Work task - Restate each entry below exactly; pictures stay out of the copy.

════════════════════

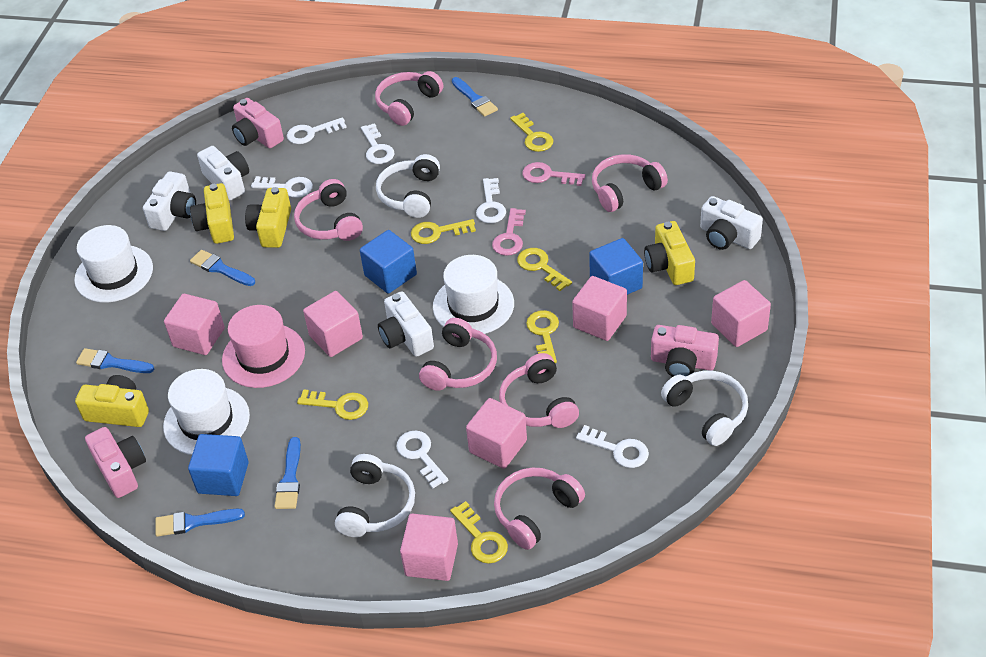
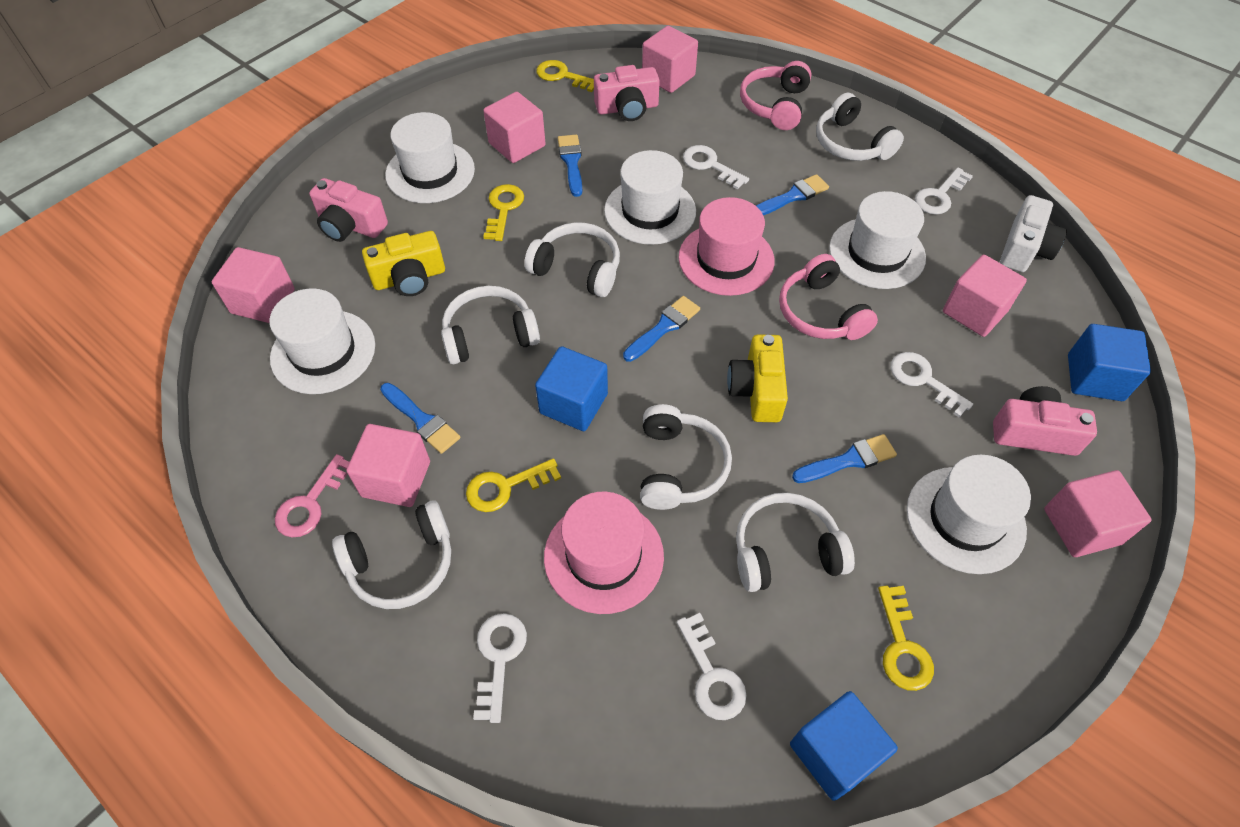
pink hat: 1 -> 2
pink headphones: 6 -> 2
pink key: 2 -> 1
white camera: 4 -> 1
white hat: 3 -> 5
white headphones: 3 -> 6
white key: 6 -> 5
yellow camera: 4 -> 2
yellow key: 6 -> 4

════════════════════

Final answer -
pink hat: 1 -> 2
pink headphones: 6 -> 2
pink key: 2 -> 1
white camera: 4 -> 1
white hat: 3 -> 5
white headphones: 3 -> 6
white key: 6 -> 5
yellow camera: 4 -> 2
yellow key: 6 -> 4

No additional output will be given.